Work instruction
Count the lines of the material below that contain the string "gray", treating uppercase and lowercase letters as distinct. Give only the number.
═════ Data records
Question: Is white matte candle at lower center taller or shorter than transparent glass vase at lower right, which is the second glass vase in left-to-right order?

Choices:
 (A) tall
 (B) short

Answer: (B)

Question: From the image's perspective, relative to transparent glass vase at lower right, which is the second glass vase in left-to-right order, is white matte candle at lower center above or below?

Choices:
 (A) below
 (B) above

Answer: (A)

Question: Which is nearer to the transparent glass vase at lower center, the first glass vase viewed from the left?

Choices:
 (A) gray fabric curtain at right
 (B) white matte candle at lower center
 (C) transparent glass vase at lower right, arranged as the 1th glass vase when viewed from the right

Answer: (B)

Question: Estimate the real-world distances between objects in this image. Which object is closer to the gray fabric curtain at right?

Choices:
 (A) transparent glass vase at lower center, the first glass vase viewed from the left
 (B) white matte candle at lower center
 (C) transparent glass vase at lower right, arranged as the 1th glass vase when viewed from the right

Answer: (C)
══════════
═════ Data records
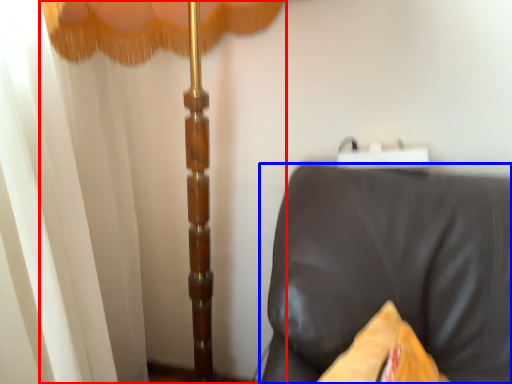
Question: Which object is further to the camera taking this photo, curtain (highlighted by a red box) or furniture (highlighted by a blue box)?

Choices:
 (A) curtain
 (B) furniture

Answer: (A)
══════════
Your response
2